Arrange every line of the rows below as a numbered list, omitting blank lines. Leave the pictures out of your answer.

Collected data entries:
[Start of Attachment]

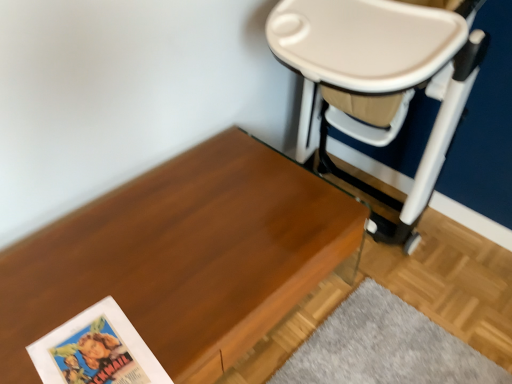
Where is `blank space situated above wooden table at lower left (from a real-world perspective)`? The height and width of the screenshot is (384, 512). blank space situated above wooden table at lower left (from a real-world perspective) is located at coordinates (169, 255).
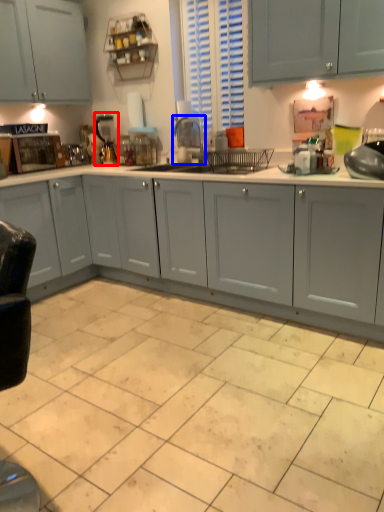
Question: Which point is closer to the camera, appliance (highlighted by a red box) or appliance (highlighted by a blue box)?

Choices:
 (A) appliance
 (B) appliance

Answer: (B)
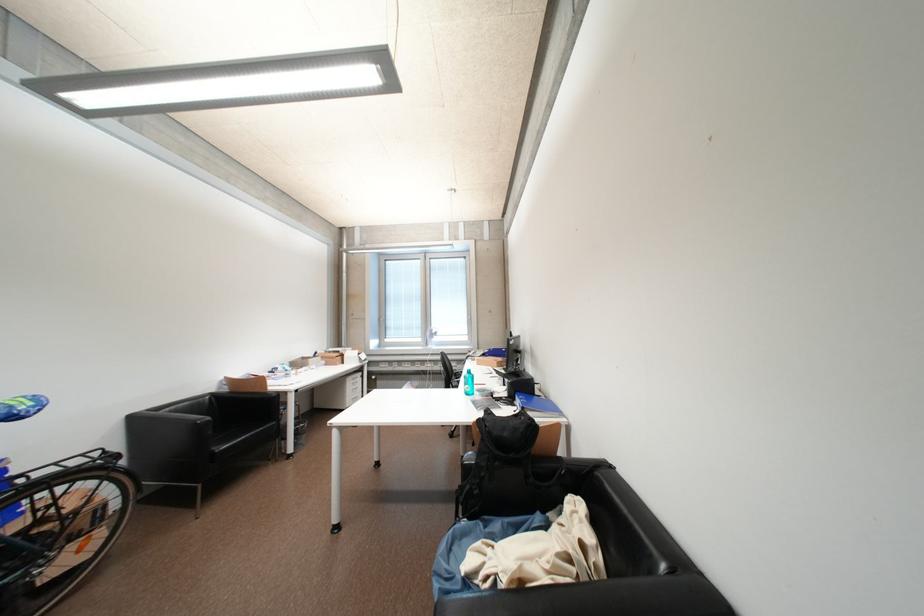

[End of Attachment]

• _Solution to the exercise_
1. Where is `blank space situated above wooden table at lower left (from a real-world perspective)`? The height and width of the screenshot is (384, 512). blank space situated above wooden table at lower left (from a real-world perspective) is located at coordinates (169, 255).
2. Question: Which point is closer to the camera, appliance (highlighted by a red box) or appliance (highlighted by a blue box)?
3. Choices:
4.  (A) appliance
5.  (B) appliance
6. Answer: (B)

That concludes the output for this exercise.